** BEGIN Entries shown **

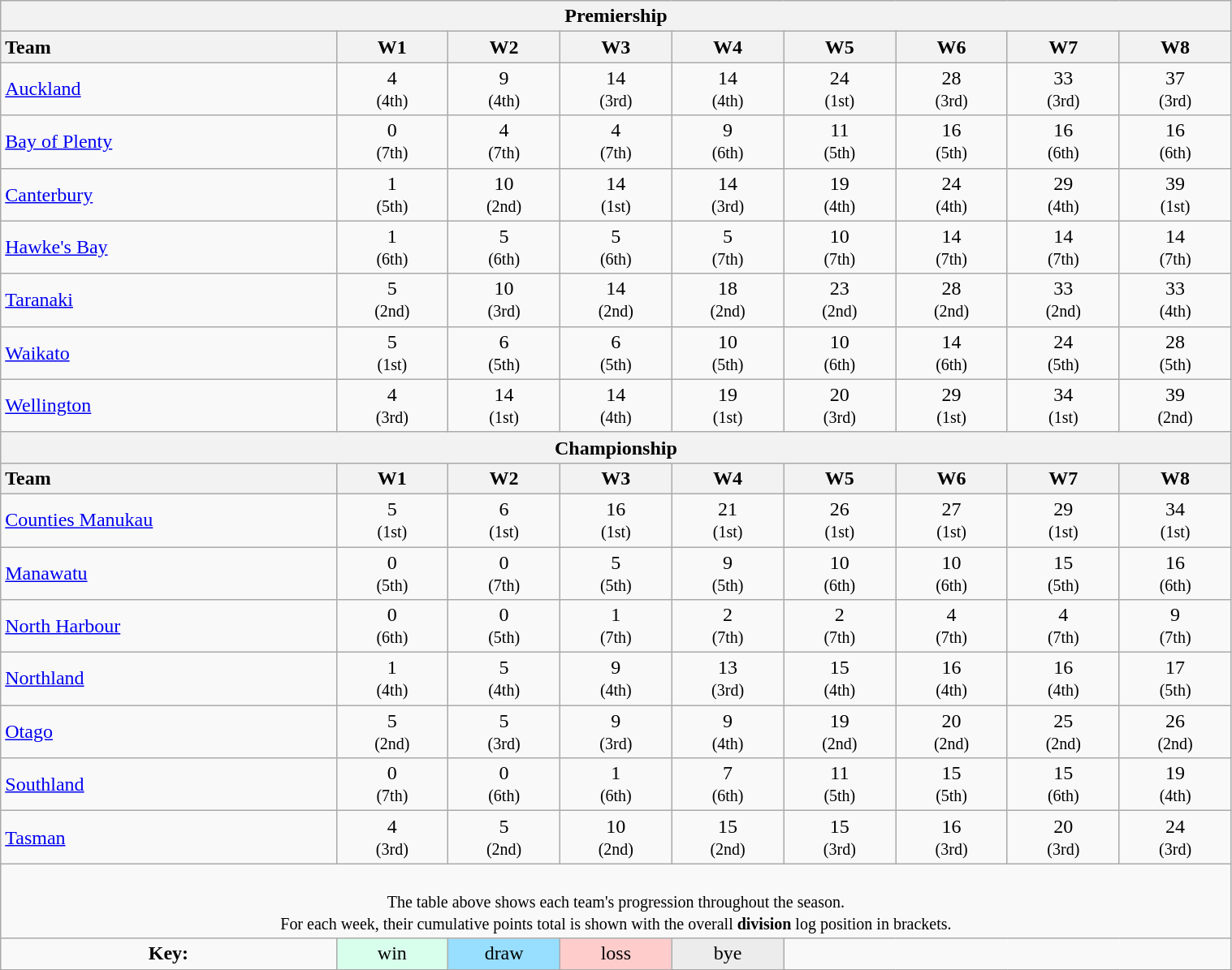
Southland (169, 785)
14 (6th) (952, 352)
27 (1st) (952, 520)
33 (2nd) (1063, 300)
26 (1st) (840, 520)
Canterbury (169, 195)
Tasman (169, 838)
15 (6th) (1063, 785)
28 (2nd) (952, 300)
4 (4th) (392, 89)
Otago (169, 733)
5 (5th) (616, 573)
20 (2nd) (952, 733)
39 (2nd) (1175, 406)
9 (5th) (728, 573)
29 (4th) (1063, 195)
14 (2nd) (616, 300)
5 (4th) (504, 679)
Auckland (169, 89)
24 (4th) (952, 195)
bye (728, 954)
15 (3rd) (840, 838)
loss (616, 954)
North Harbour (169, 627)
25 (2nd) (1063, 733)
Championship (616, 447)
Wellington (169, 406)
draw (504, 954)
33 (4th) (1175, 300)
39 (1st) (1175, 195)
24 (1st) (840, 89)
13 (3rd) (728, 679)
33 (3rd) (1063, 89)
1 (4th) (392, 679)
24 (3rd) (1175, 838)
19 (1st) (728, 406)
37 (3rd) (1175, 89)
9 (7th) (1175, 627)
15 (4th) (840, 679)
6 (1st) (504, 520)
18 (2nd) (728, 300)
10 (3rd) (504, 300)
19 (2nd) (840, 733)
Hawke's Bay (169, 247)
24 (5th) (1063, 352)
Key: (169, 954)
15 (2nd) (728, 838)
28 (3rd) (952, 89)
7 (6th) (728, 785)
9 (6th) (728, 141)
21 (1st) (728, 520)
16 (5th) (952, 141)
Counties Manukau (169, 520)
Waikato (169, 352)
9 (3rd) (616, 733)
1 (5th) (392, 195)
26 (2nd) (1175, 733)
5 (3rd) (504, 733)
Bay of Plenty (169, 141)
10 (7th) (840, 247)
win (392, 954)
1 (7th) (616, 627)
23 (2nd) (840, 300)
16 (3rd) (952, 838)
17 (5th) (1175, 679)
5 (7th) (728, 247)
16 (1st) (616, 520)
Premiership (616, 16)
28 (5th) (1175, 352)
Taranaki (169, 300)
10 (5th) (728, 352)
Manawatu (169, 573)
Northland (169, 679)
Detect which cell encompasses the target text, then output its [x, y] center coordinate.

** END Entries shown **

Exercise objective: Reproduce the material from its start through the line that contains "Northland (169, 679)", both ends included, with "Championship" changed to "First Division" and everything else left as is. Omit the pictures.

Answer in full:
Southland (169, 785)
14 (6th) (952, 352)
27 (1st) (952, 520)
33 (2nd) (1063, 300)
26 (1st) (840, 520)
Canterbury (169, 195)
Tasman (169, 838)
15 (6th) (1063, 785)
28 (2nd) (952, 300)
4 (4th) (392, 89)
Otago (169, 733)
5 (5th) (616, 573)
20 (2nd) (952, 733)
39 (2nd) (1175, 406)
9 (5th) (728, 573)
29 (4th) (1063, 195)
14 (2nd) (616, 300)
5 (4th) (504, 679)
Auckland (169, 89)
24 (4th) (952, 195)
bye (728, 954)
15 (3rd) (840, 838)
loss (616, 954)
North Harbour (169, 627)
25 (2nd) (1063, 733)
First Division (616, 447)
Wellington (169, 406)
draw (504, 954)
33 (4th) (1175, 300)
39 (1st) (1175, 195)
24 (1st) (840, 89)
13 (3rd) (728, 679)
33 (3rd) (1063, 89)
1 (4th) (392, 679)
24 (3rd) (1175, 838)
19 (1st) (728, 406)
37 (3rd) (1175, 89)
9 (7th) (1175, 627)
15 (4th) (840, 679)
6 (1st) (504, 520)
18 (2nd) (728, 300)
10 (3rd) (504, 300)
19 (2nd) (840, 733)
Hawke's Bay (169, 247)
24 (5th) (1063, 352)
Key: (169, 954)
15 (2nd) (728, 838)
28 (3rd) (952, 89)
7 (6th) (728, 785)
9 (6th) (728, 141)
21 (1st) (728, 520)
16 (5th) (952, 141)
Counties Manukau (169, 520)
Waikato (169, 352)
9 (3rd) (616, 733)
1 (5th) (392, 195)
26 (2nd) (1175, 733)
5 (3rd) (504, 733)
Bay of Plenty (169, 141)
10 (7th) (840, 247)
win (392, 954)
1 (7th) (616, 627)
23 (2nd) (840, 300)
16 (3rd) (952, 838)
17 (5th) (1175, 679)
5 (7th) (728, 247)
16 (1st) (616, 520)
Premiership (616, 16)
28 (5th) (1175, 352)
Taranaki (169, 300)
10 (5th) (728, 352)
Manawatu (169, 573)
Northland (169, 679)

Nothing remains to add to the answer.